◆ **Task requirements**: For every line in the material below that holds "white", report the line.

◆ **Working data**:
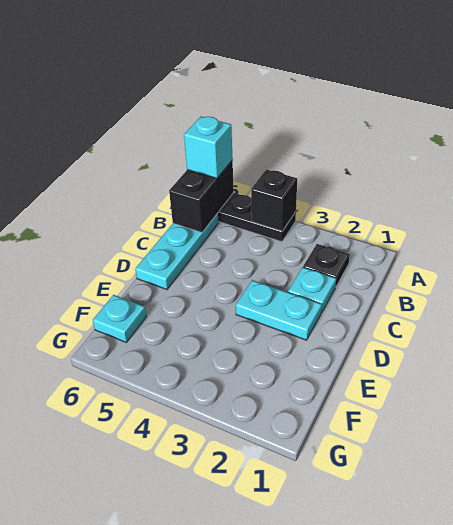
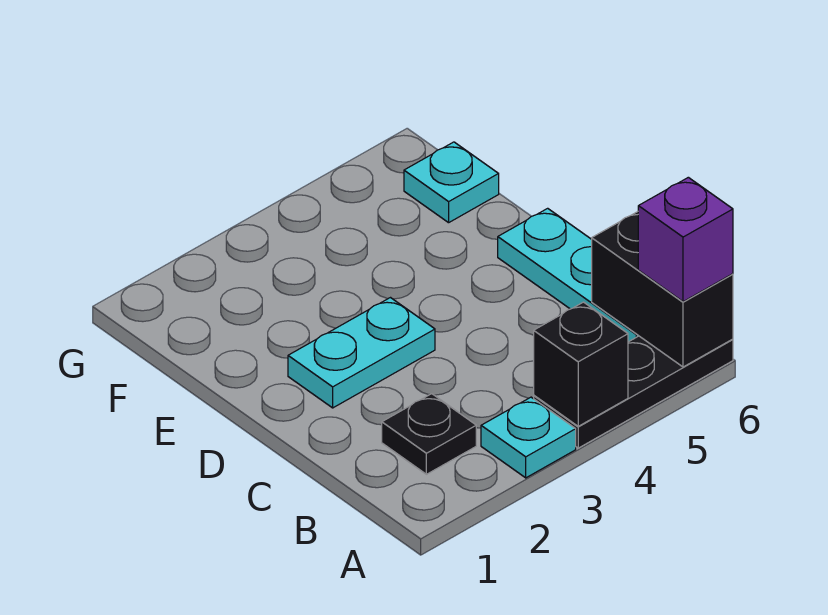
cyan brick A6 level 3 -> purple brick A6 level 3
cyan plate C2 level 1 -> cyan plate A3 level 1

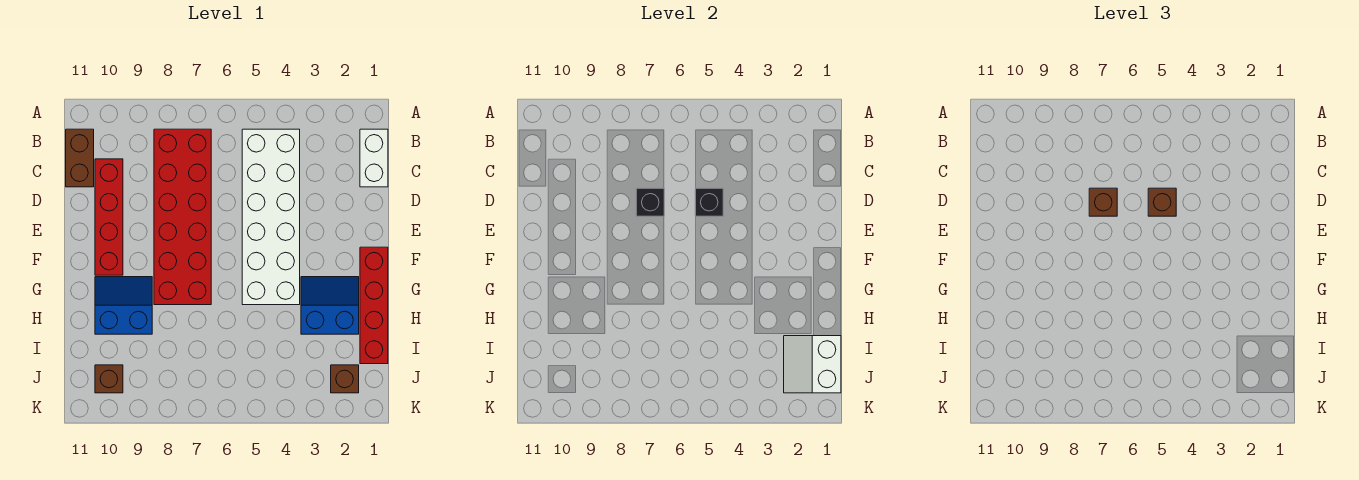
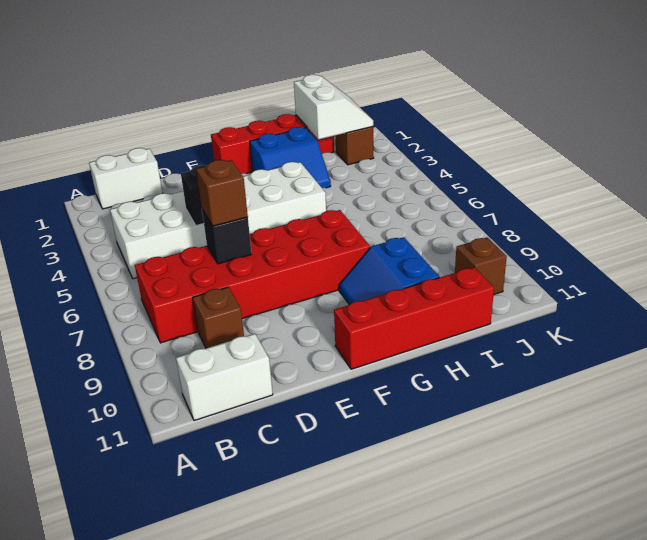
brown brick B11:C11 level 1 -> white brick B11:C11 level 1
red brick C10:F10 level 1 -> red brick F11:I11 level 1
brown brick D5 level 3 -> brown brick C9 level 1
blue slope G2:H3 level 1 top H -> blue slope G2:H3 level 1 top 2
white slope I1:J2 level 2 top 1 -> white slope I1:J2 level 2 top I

◆ **Written reply**:
brown brick B11:C11 level 1 -> white brick B11:C11 level 1
white slope I1:J2 level 2 top 1 -> white slope I1:J2 level 2 top I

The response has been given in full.